What to work on: Please make an exact transcription of the records, keeping the pictures out of it.
*** Data for this exercise ***
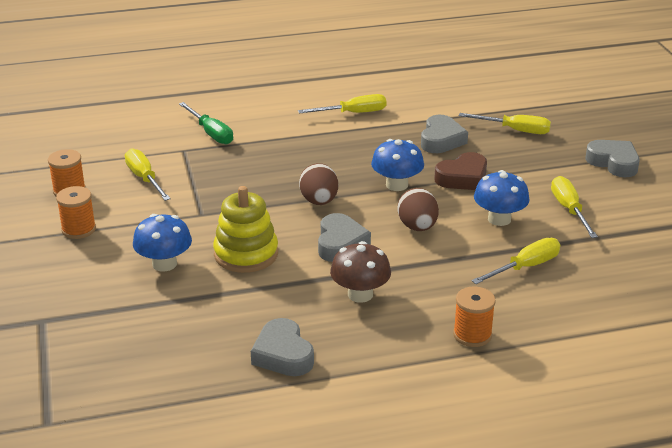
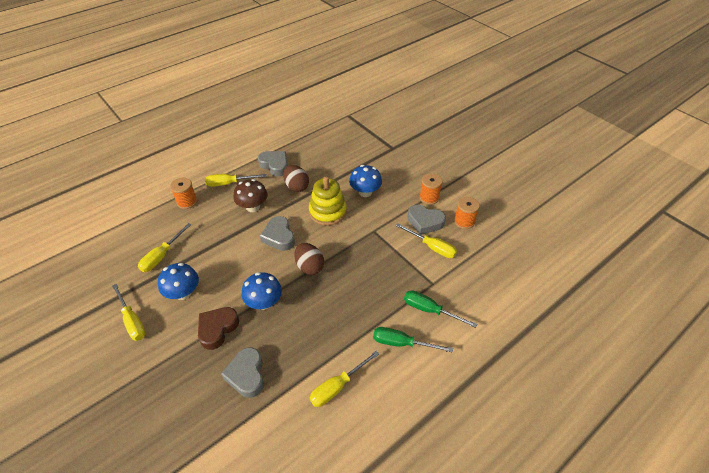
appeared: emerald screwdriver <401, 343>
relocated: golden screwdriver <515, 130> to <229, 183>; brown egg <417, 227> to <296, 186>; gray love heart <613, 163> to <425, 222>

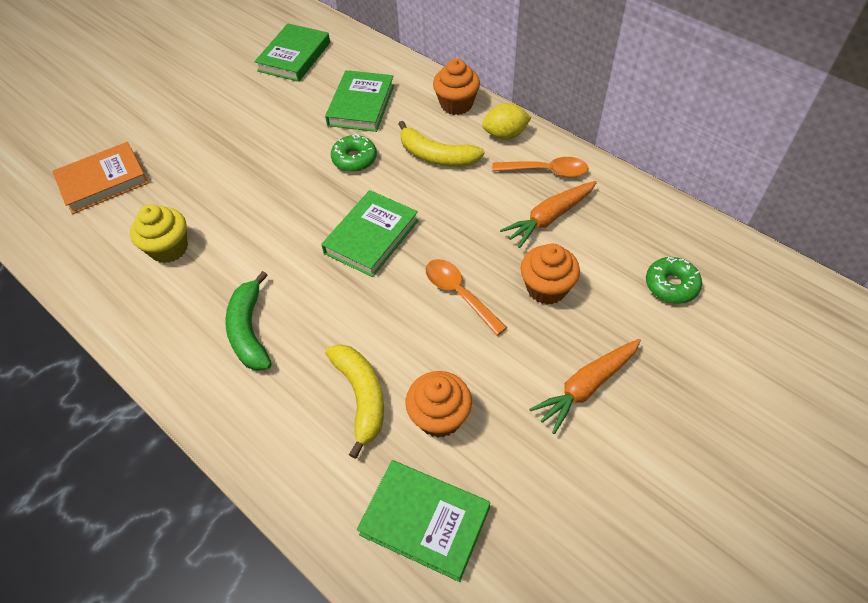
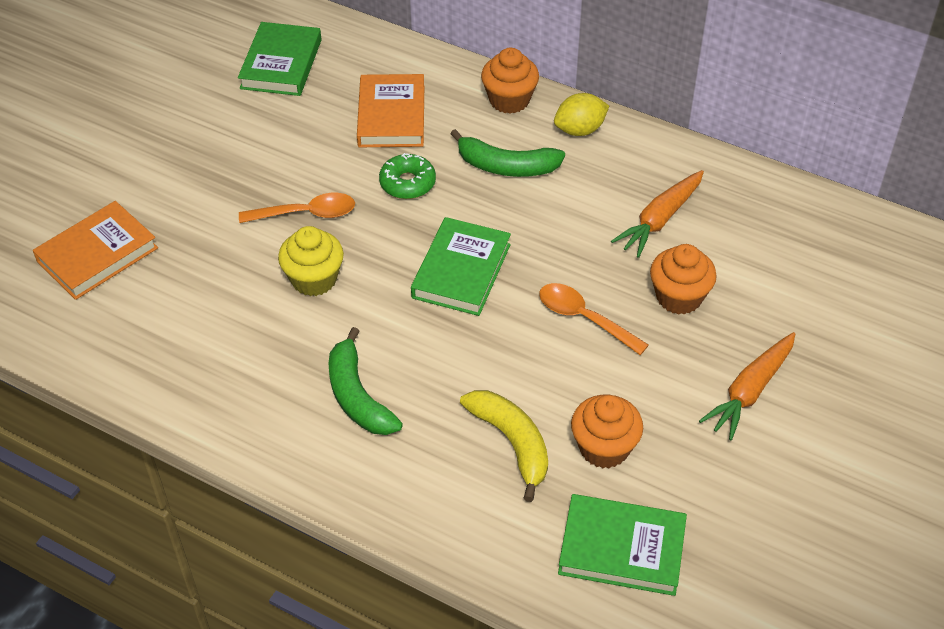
missing: emerald doughnut <671, 285>
relocated: bright orange teaspoon <546, 171> to <306, 214>; golden fairy cake <169, 248> to <314, 279>
colour: emerald hardback <361, 105> to bright orange hardback <391, 116>; golden banana <436, 156> to emerald banana <506, 166>

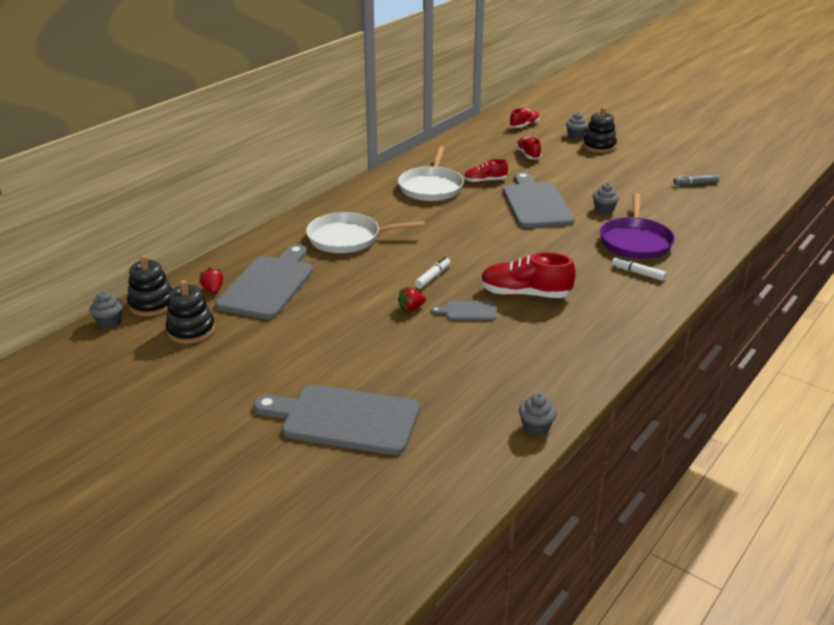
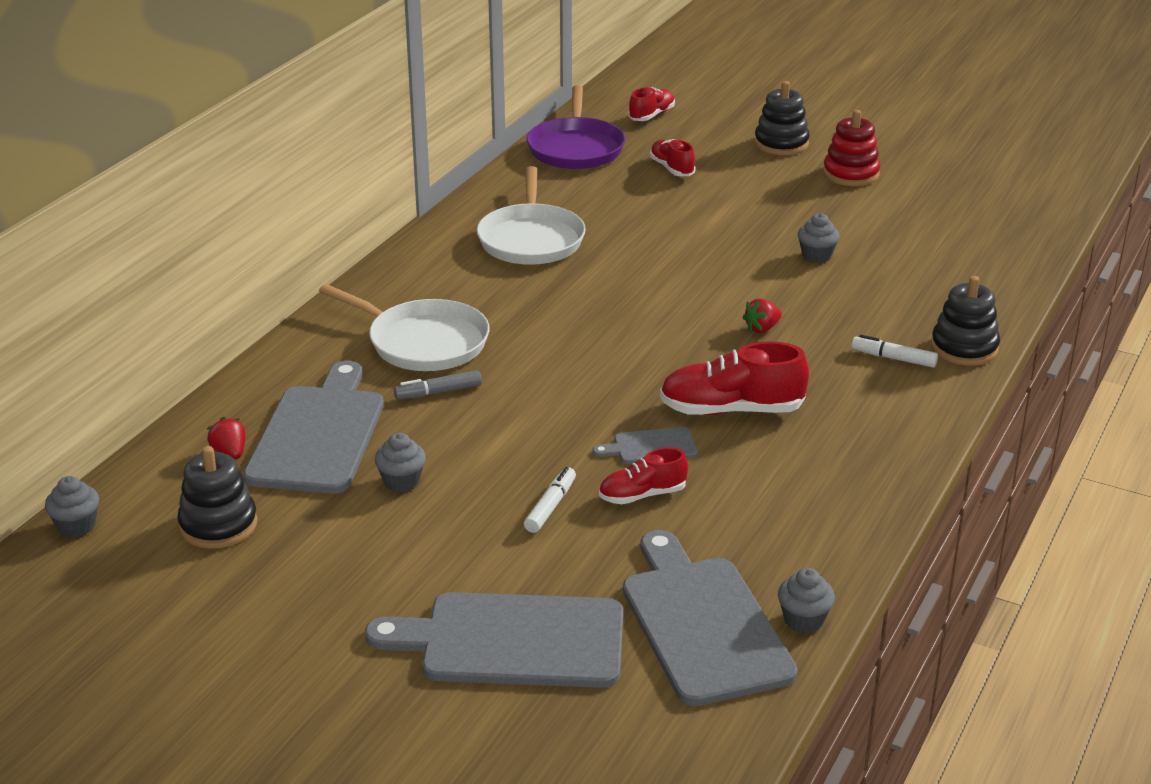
appeared: scarlet stacking rings <851, 174>
relocated: gray fairy cake <575, 136> to <401, 481>; gray marker <695, 184> to <438, 392>; snow-white marker <432, 277> to <550, 506>; violet frying pan <635, 241> to <576, 148>; scarlet shoe <485, 181> to <642, 495>; gray bread board <535, 203> to <702, 623>; scarlet toy strawberry <411, 308> to <762, 328>; jet-black stacking rings <152, 304> to <964, 348>
spun: snow-white frying pan <348, 238> = <423, 342> 135 degrees counterclockwise

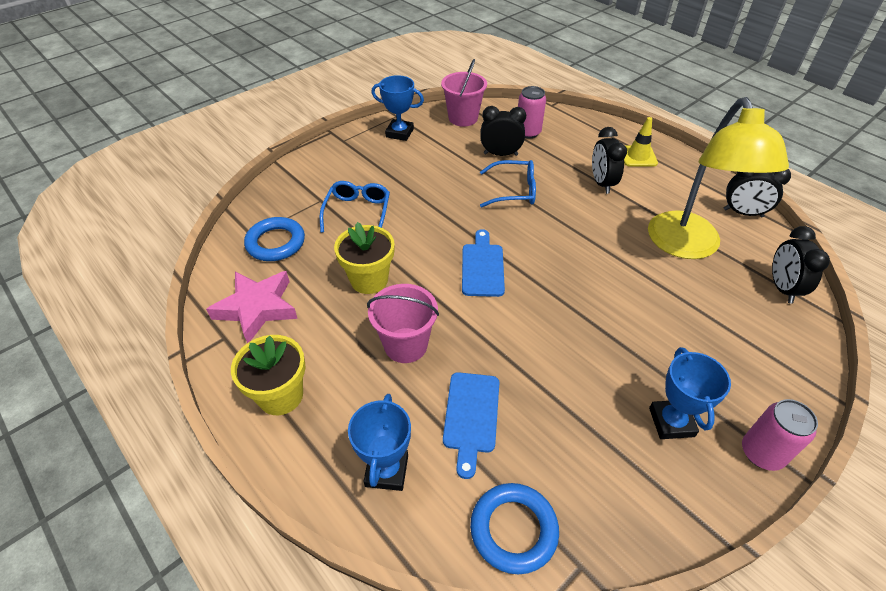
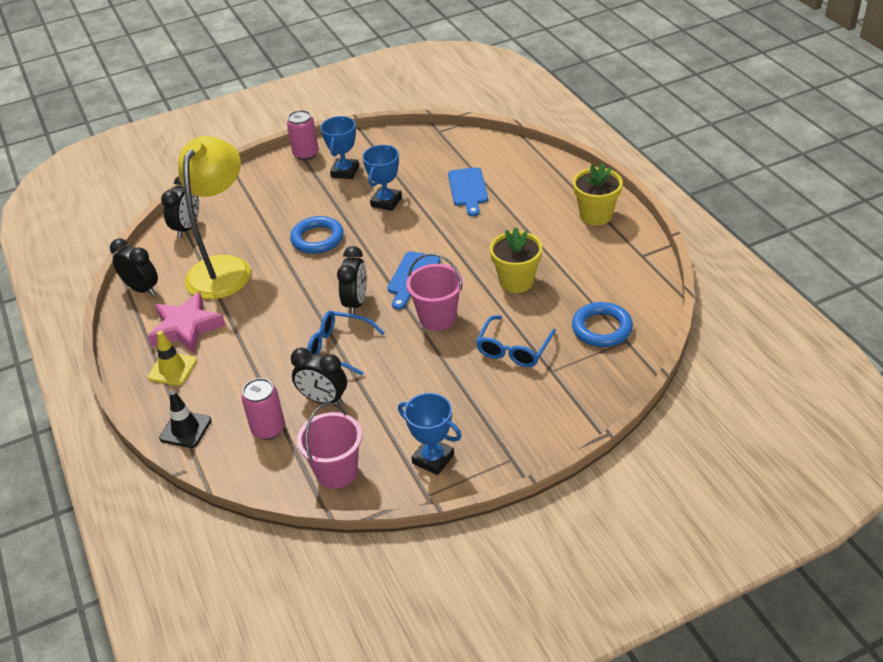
appeared: jet-black road cone <185, 429>
relocated: rose-pink star <257, 308> to <186, 328>; royal blue torus <513, 530> to <317, 239>; jet-black bedside clock <601, 183> to <356, 303>; royal blue prize cup <386, 471> to <386, 202>; rose-pink bucket <405, 345> to <437, 317>
spun: royal blue bread board <471, 416> = <468, 189> 150 degrees clockwise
*** End of Data for this exercise ***
Exercise answer:
appeared: emerald screwdriver <401, 343>
relocated: golden screwdriver <515, 130> to <229, 183>; brown egg <417, 227> to <296, 186>; gray love heart <613, 163> to <425, 222>

missing: emerald doughnut <671, 285>
relocated: bright orange teaspoon <546, 171> to <306, 214>; golden fairy cake <169, 248> to <314, 279>
colour: emerald hardback <361, 105> to bright orange hardback <391, 116>; golden banana <436, 156> to emerald banana <506, 166>

appeared: scarlet stacking rings <851, 174>
relocated: gray fairy cake <575, 136> to <401, 481>; gray marker <695, 184> to <438, 392>; snow-white marker <432, 277> to <550, 506>; violet frying pan <635, 241> to <576, 148>; scarlet shoe <485, 181> to <642, 495>; gray bread board <535, 203> to <702, 623>; scarlet toy strawberry <411, 308> to <762, 328>; jet-black stacking rings <152, 304> to <964, 348>
spun: snow-white frying pan <348, 238> = <423, 342> 135 degrees counterclockwise

appeared: jet-black road cone <185, 429>
relocated: rose-pink star <257, 308> to <186, 328>; royal blue torus <513, 530> to <317, 239>; jet-black bedside clock <601, 183> to <356, 303>; royal blue prize cup <386, 471> to <386, 202>; rose-pink bucket <405, 345> to <437, 317>
spun: royal blue bread board <471, 416> = <468, 189> 150 degrees clockwise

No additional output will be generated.